→ Structured diff data:
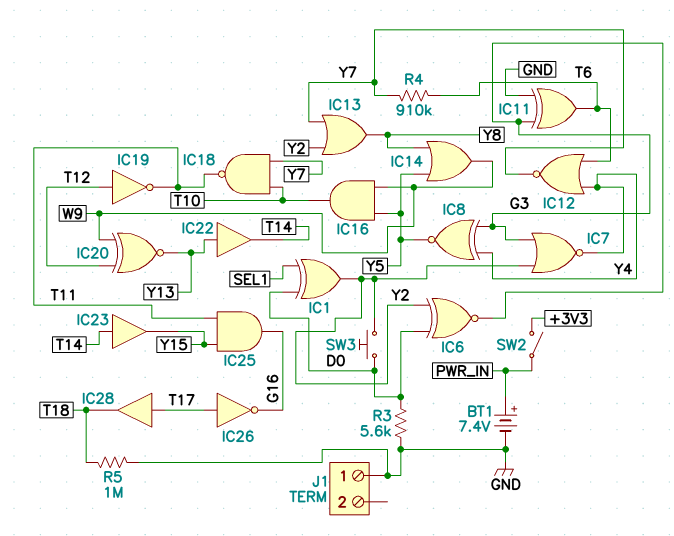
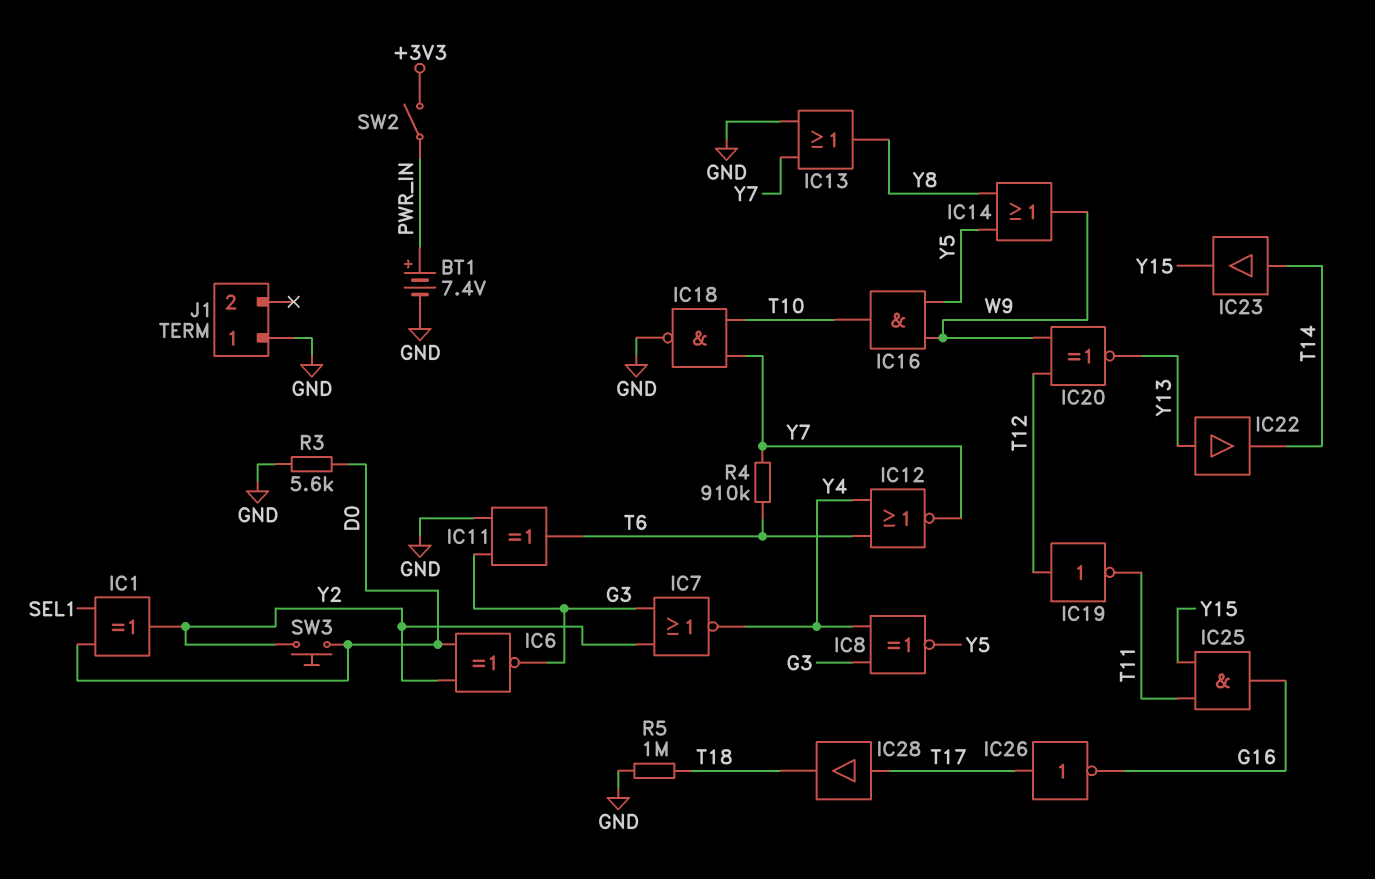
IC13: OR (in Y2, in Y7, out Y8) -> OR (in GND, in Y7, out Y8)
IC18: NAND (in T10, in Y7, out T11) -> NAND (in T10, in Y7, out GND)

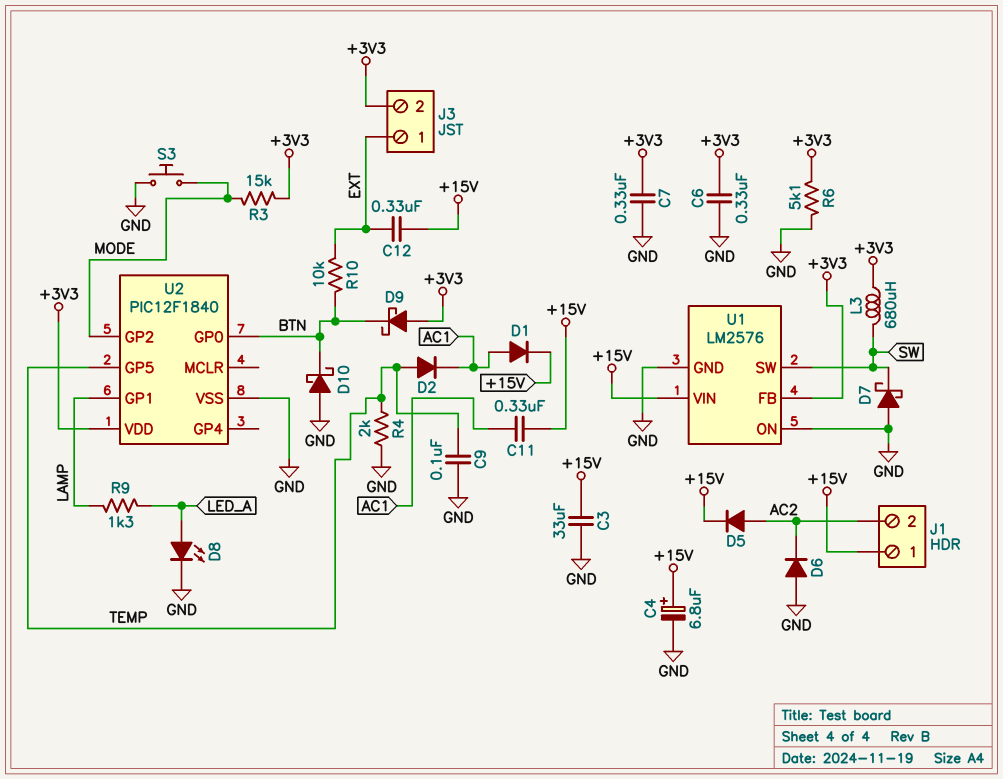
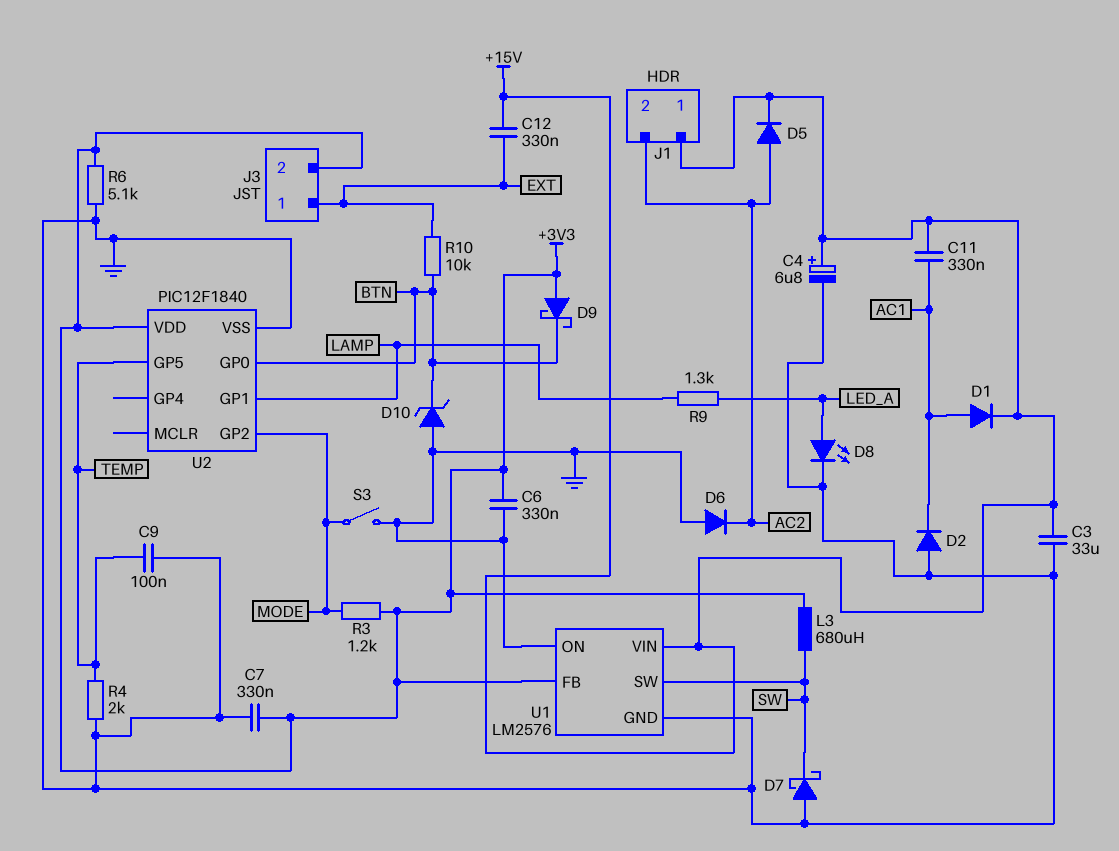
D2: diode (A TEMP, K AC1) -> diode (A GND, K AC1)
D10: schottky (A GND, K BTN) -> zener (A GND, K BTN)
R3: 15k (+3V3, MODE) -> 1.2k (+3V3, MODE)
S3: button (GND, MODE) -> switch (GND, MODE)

→ PROBLEM REQUIREMENTS: For the string "MODE", filter the data and copy out each line where it occurs.

→ FINISHED EXERCISE:
R3: 15k (+3V3, MODE) -> 1.2k (+3V3, MODE)
S3: button (GND, MODE) -> switch (GND, MODE)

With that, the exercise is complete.